# What the exercise asks
Please work out how many lines in the data below contain "domino", and reply with that number alone.
*** Exercise material ***
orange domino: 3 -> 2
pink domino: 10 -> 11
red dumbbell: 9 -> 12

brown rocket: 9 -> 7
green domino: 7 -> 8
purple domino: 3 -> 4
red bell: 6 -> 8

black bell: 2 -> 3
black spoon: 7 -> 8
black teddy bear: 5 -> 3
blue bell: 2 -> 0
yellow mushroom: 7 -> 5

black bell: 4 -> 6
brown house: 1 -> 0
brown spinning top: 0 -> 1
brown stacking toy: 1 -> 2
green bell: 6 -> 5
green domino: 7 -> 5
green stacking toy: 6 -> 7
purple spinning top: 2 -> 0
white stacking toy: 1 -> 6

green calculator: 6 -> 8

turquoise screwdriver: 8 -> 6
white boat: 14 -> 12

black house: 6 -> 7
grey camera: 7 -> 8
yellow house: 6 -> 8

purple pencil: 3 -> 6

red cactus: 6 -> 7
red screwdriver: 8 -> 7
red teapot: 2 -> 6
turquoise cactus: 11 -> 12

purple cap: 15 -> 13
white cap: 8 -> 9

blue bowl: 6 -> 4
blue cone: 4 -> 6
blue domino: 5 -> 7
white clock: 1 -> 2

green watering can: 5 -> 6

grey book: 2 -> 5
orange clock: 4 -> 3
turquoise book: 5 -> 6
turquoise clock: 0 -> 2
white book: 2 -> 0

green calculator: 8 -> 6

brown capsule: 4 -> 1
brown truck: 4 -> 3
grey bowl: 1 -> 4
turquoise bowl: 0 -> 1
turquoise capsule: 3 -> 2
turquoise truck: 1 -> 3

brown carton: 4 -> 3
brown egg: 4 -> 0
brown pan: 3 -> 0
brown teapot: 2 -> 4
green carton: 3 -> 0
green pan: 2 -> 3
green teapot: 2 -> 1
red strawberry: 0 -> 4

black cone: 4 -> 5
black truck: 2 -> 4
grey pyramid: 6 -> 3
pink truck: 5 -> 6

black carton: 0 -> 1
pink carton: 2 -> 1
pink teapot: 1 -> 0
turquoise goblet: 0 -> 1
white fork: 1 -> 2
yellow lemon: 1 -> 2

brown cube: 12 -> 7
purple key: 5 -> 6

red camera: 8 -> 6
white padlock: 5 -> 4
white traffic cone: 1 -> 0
*** End of Exercise material ***
# Result
6